>>>

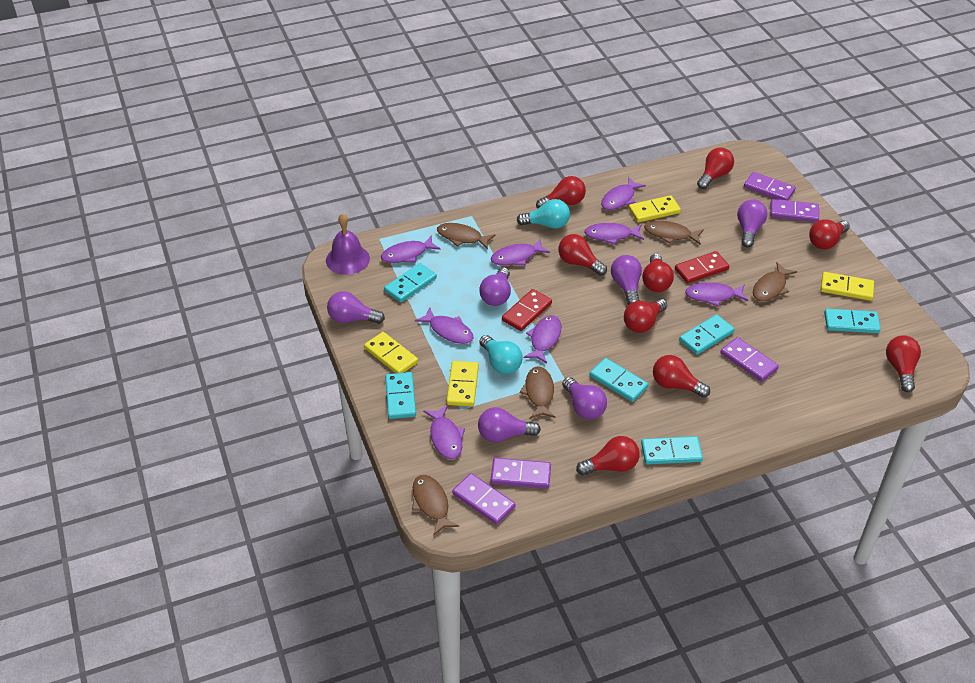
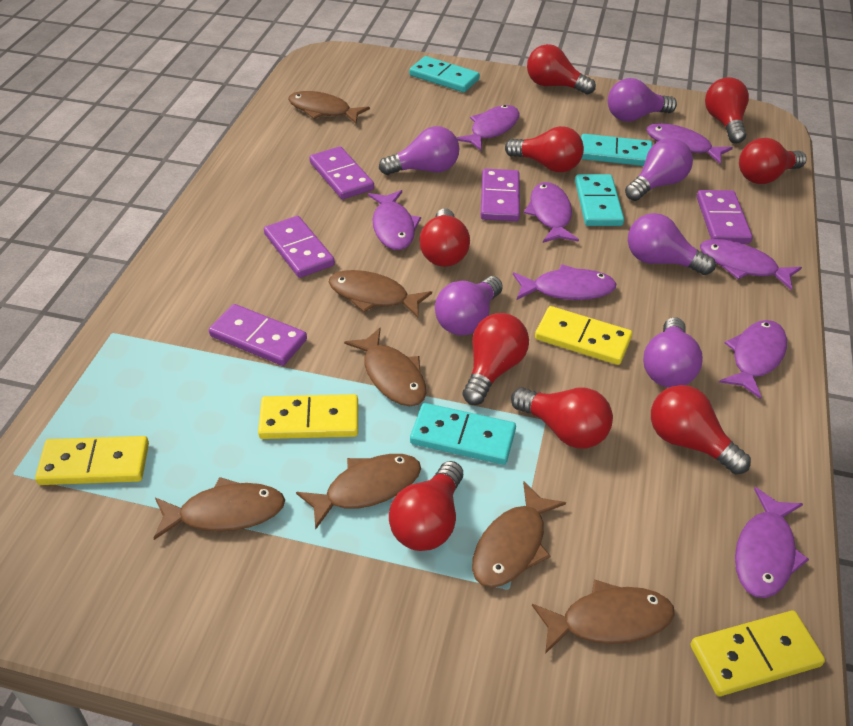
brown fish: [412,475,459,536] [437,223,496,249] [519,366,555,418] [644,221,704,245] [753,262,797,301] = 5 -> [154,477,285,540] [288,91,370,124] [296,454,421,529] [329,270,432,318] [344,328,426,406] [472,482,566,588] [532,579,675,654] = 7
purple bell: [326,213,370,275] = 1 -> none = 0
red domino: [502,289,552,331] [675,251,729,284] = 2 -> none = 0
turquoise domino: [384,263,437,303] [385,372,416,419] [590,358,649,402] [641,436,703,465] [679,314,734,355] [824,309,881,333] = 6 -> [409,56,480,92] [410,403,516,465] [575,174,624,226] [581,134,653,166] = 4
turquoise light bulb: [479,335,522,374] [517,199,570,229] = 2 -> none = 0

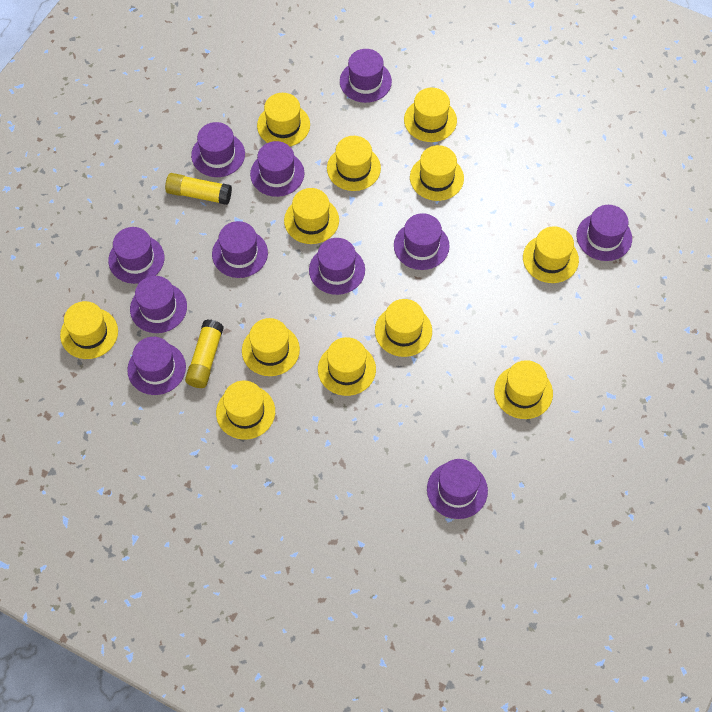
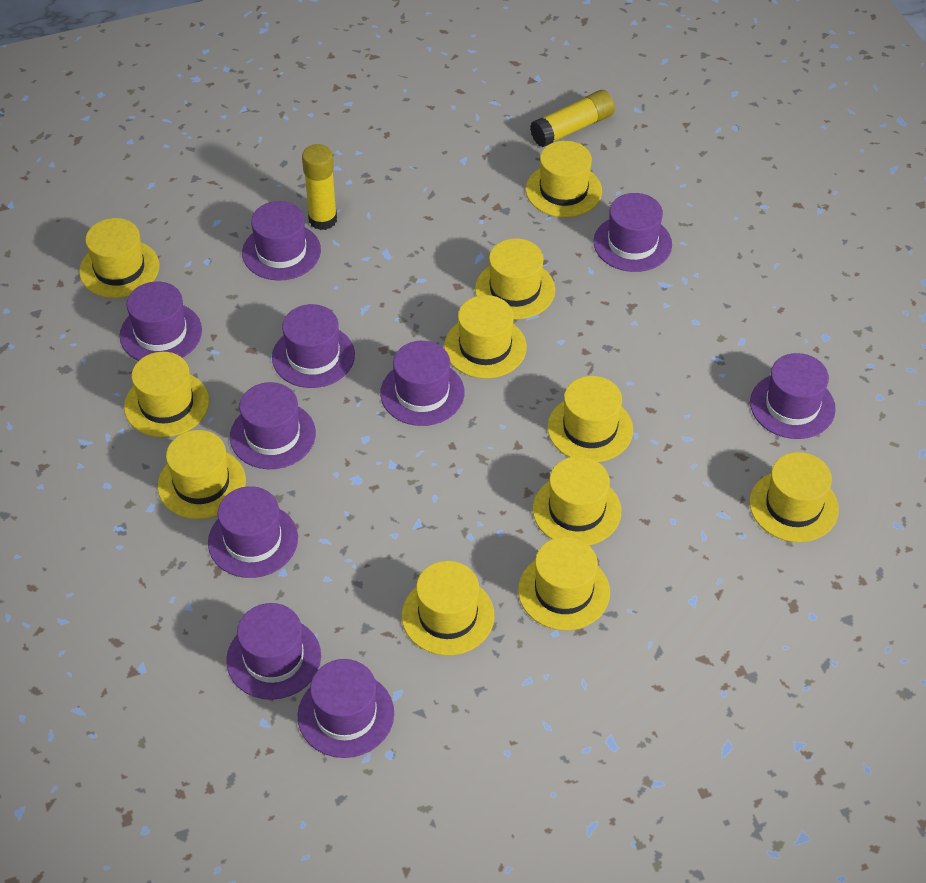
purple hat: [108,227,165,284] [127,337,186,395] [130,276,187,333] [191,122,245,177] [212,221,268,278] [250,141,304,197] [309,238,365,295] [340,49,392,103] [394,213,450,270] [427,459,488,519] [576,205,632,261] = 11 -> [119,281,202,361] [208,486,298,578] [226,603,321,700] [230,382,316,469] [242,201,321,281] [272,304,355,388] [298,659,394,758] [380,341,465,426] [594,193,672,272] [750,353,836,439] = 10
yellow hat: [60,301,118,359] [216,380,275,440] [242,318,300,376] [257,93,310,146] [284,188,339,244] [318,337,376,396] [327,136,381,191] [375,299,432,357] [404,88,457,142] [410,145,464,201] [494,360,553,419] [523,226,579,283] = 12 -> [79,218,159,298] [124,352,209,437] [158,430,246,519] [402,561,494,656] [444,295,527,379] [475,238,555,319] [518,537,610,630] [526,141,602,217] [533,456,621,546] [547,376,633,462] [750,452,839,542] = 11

<<<

__TASK__
From the first line to the last, repeat the records above exactly, leaving out the pictures.

__TASK ANSWER__
brown fish: [412,475,459,536] [437,223,496,249] [519,366,555,418] [644,221,704,245] [753,262,797,301] = 5 -> [154,477,285,540] [288,91,370,124] [296,454,421,529] [329,270,432,318] [344,328,426,406] [472,482,566,588] [532,579,675,654] = 7
purple bell: [326,213,370,275] = 1 -> none = 0
red domino: [502,289,552,331] [675,251,729,284] = 2 -> none = 0
turquoise domino: [384,263,437,303] [385,372,416,419] [590,358,649,402] [641,436,703,465] [679,314,734,355] [824,309,881,333] = 6 -> [409,56,480,92] [410,403,516,465] [575,174,624,226] [581,134,653,166] = 4
turquoise light bulb: [479,335,522,374] [517,199,570,229] = 2 -> none = 0

purple hat: [108,227,165,284] [127,337,186,395] [130,276,187,333] [191,122,245,177] [212,221,268,278] [250,141,304,197] [309,238,365,295] [340,49,392,103] [394,213,450,270] [427,459,488,519] [576,205,632,261] = 11 -> [119,281,202,361] [208,486,298,578] [226,603,321,700] [230,382,316,469] [242,201,321,281] [272,304,355,388] [298,659,394,758] [380,341,465,426] [594,193,672,272] [750,353,836,439] = 10
yellow hat: [60,301,118,359] [216,380,275,440] [242,318,300,376] [257,93,310,146] [284,188,339,244] [318,337,376,396] [327,136,381,191] [375,299,432,357] [404,88,457,142] [410,145,464,201] [494,360,553,419] [523,226,579,283] = 12 -> [79,218,159,298] [124,352,209,437] [158,430,246,519] [402,561,494,656] [444,295,527,379] [475,238,555,319] [518,537,610,630] [526,141,602,217] [533,456,621,546] [547,376,633,462] [750,452,839,542] = 11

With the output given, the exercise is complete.